─── Input data

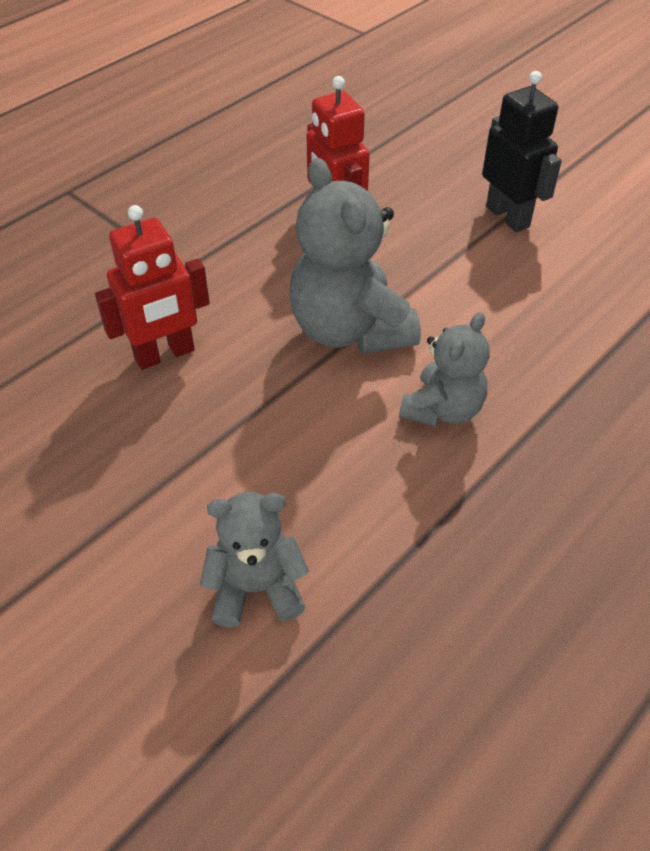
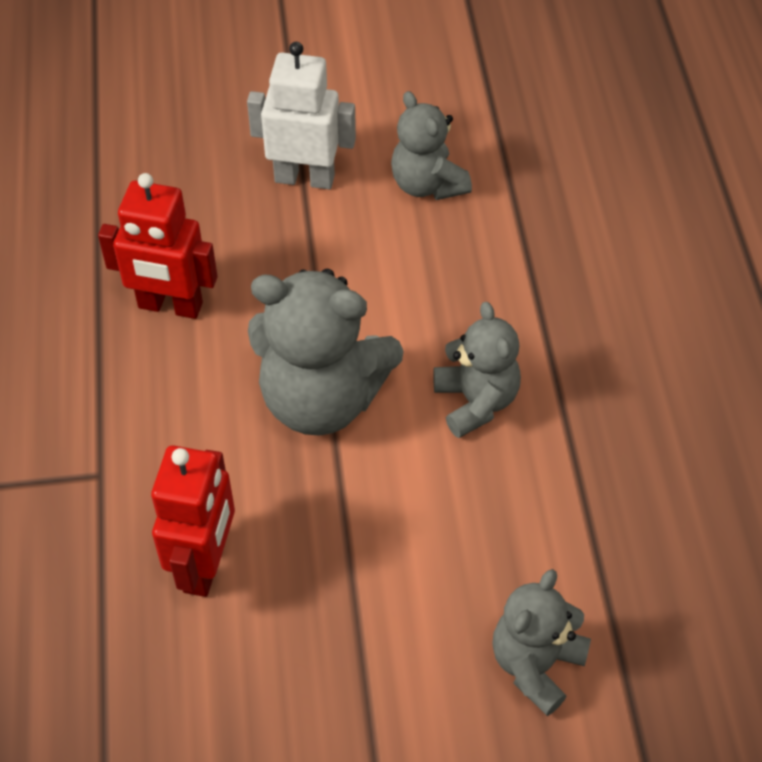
camera: 50 degrees left, 5 degrees up
(508, 216) = (304, 178): black robot -> white robot
(586, 273) = (427, 184): none -> grey teddy bear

──────

* Work required *
Restate word for word the lines from the one holding "(508, 216) = (304, 178): black" through the last line of the listing, omitting every earlier line.

* Answer *
(508, 216) = (304, 178): black robot -> white robot
(586, 273) = (427, 184): none -> grey teddy bear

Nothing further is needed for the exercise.